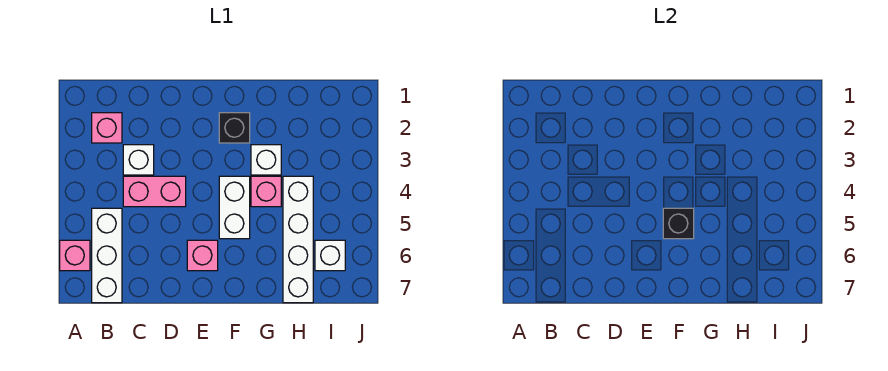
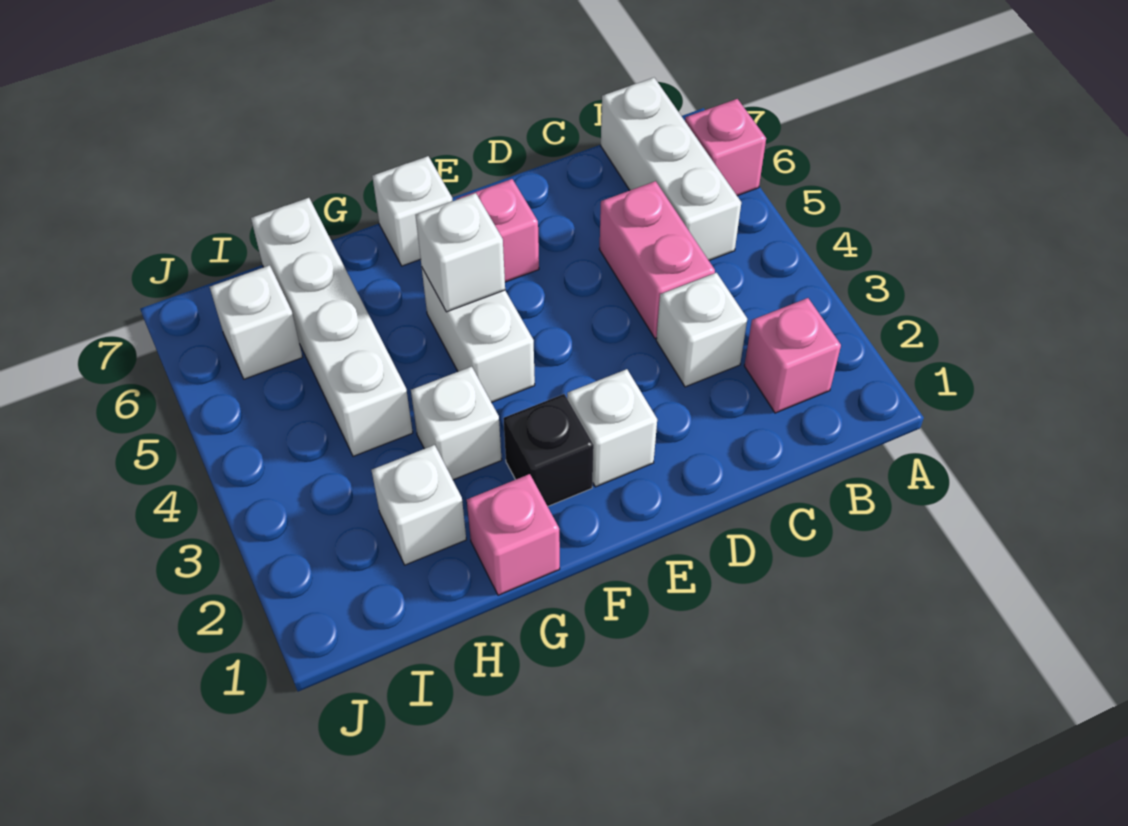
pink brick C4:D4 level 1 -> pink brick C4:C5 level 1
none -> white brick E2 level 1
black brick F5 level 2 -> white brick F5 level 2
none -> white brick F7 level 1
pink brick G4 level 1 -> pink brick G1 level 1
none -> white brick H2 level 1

────────────────────────────────────────

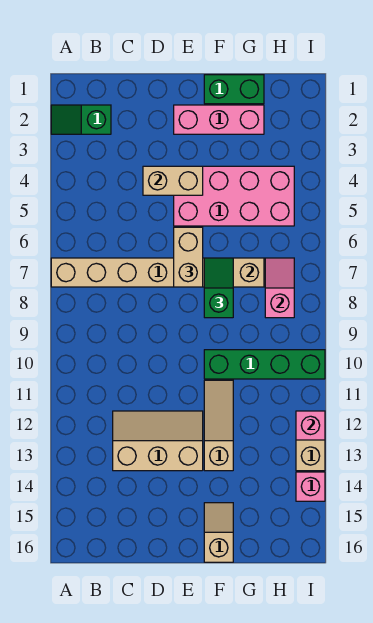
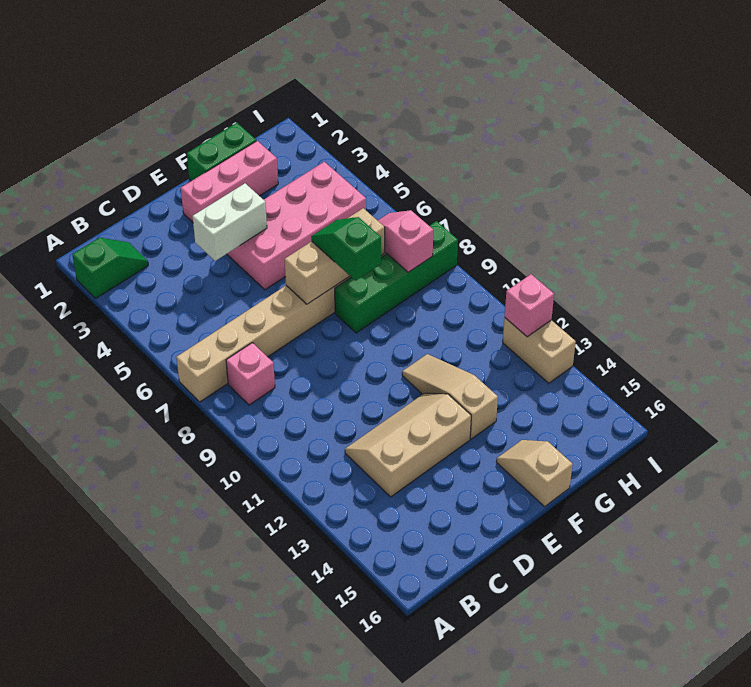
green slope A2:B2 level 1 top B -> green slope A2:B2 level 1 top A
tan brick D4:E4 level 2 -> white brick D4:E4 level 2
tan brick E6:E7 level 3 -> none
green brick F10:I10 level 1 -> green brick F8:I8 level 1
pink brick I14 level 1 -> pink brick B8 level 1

────────────────────────────────────────

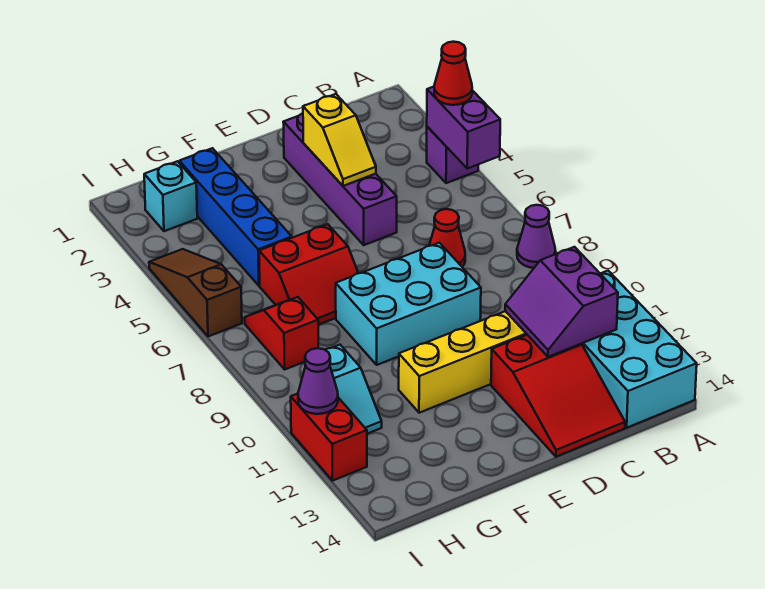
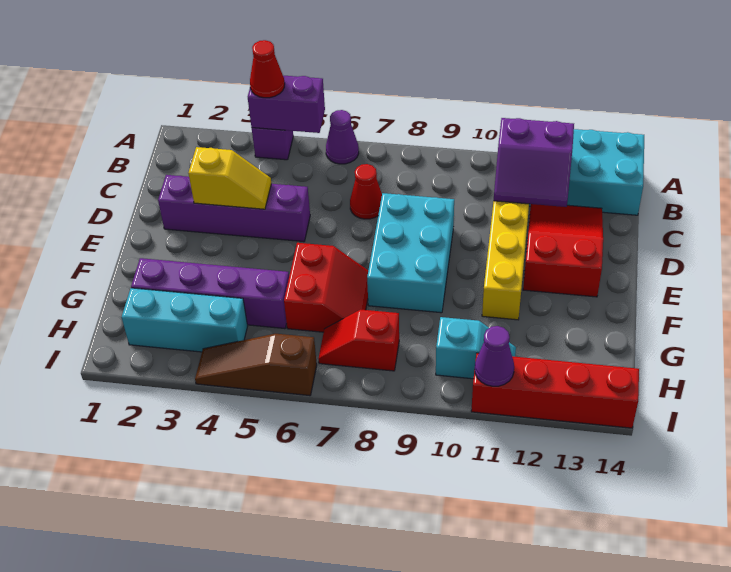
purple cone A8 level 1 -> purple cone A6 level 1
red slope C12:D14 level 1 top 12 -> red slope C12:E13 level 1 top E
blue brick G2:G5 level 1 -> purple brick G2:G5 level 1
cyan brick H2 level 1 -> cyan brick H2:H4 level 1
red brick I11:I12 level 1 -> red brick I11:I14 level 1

────────────────────────────────────────

(ASSIGNMENT): Starting with the line above that holds "green slope A2:B2 level 1 top B" and stopping with the line that holds "pink brick I14", reproduce each line exactly, omitting all other lines.

(WRITTEN SOLUTION):
green slope A2:B2 level 1 top B -> green slope A2:B2 level 1 top A
tan brick D4:E4 level 2 -> white brick D4:E4 level 2
tan brick E6:E7 level 3 -> none
green brick F10:I10 level 1 -> green brick F8:I8 level 1
pink brick I14 level 1 -> pink brick B8 level 1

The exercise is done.